## Task description:
Among the entries below, how many lines hold "before"? Reply with the number only.

————————

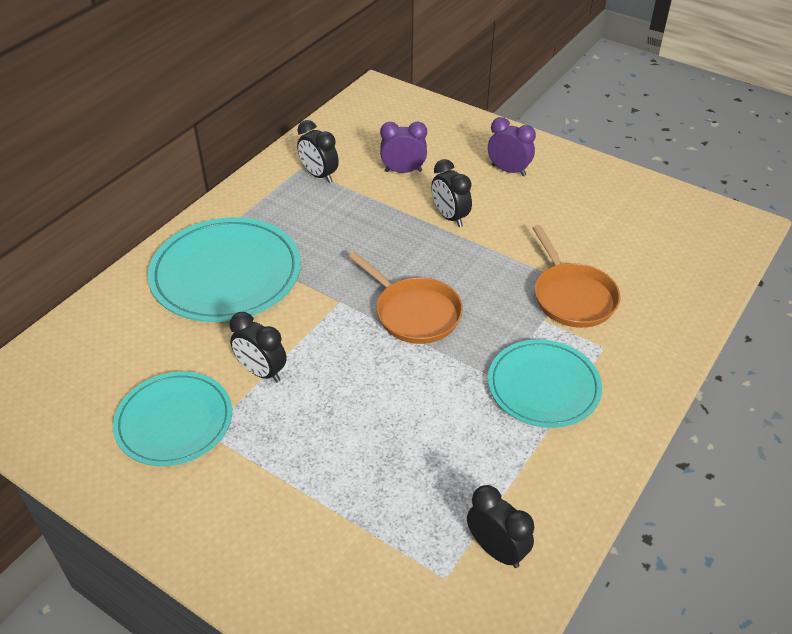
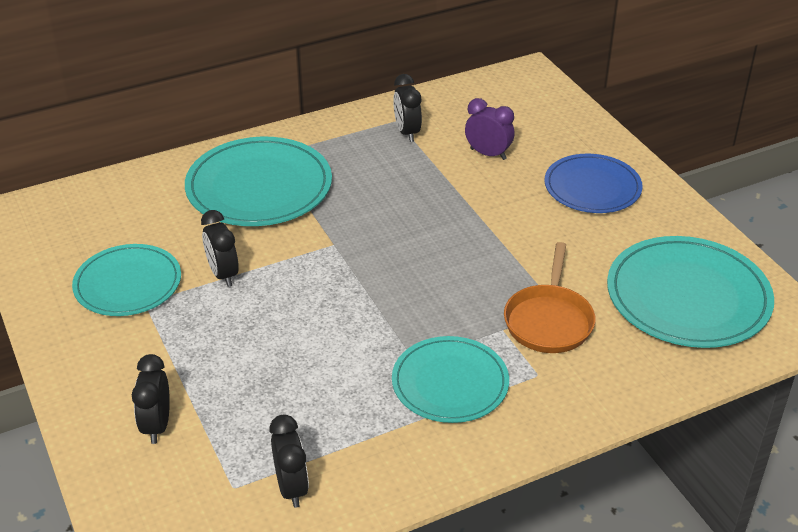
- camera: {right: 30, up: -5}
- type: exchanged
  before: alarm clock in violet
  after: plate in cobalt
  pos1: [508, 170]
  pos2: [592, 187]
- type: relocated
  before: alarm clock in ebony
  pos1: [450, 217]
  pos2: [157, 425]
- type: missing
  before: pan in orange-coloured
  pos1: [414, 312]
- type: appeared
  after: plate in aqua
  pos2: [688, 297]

————————

## Answer to this exercise:
3